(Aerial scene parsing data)
━━━━━━━━

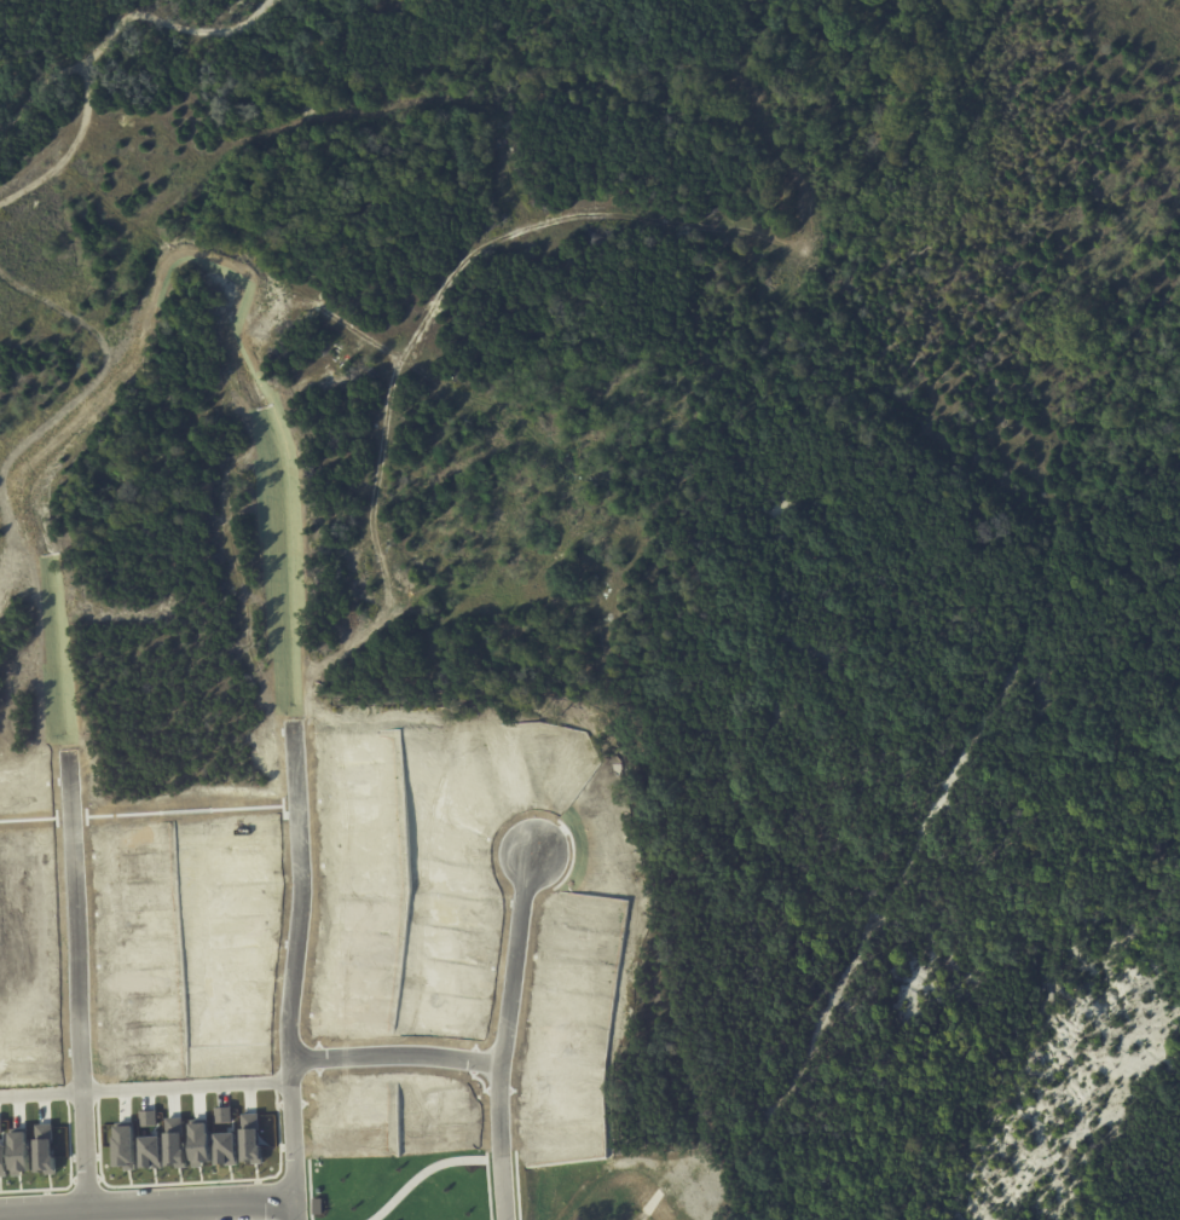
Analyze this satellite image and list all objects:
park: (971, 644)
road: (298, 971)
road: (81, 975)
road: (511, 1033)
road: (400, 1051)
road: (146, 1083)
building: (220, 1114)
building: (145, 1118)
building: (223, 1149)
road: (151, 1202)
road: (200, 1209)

━━━━━━━━

All of the data above should be printed again exactly, though none of the pictures belong in the copy.

◆ Response area
Analyze this satellite image and list all objects:
park: (971, 644)
road: (298, 971)
road: (81, 975)
road: (511, 1033)
road: (400, 1051)
road: (146, 1083)
building: (220, 1114)
building: (145, 1118)
building: (223, 1149)
road: (151, 1202)
road: (200, 1209)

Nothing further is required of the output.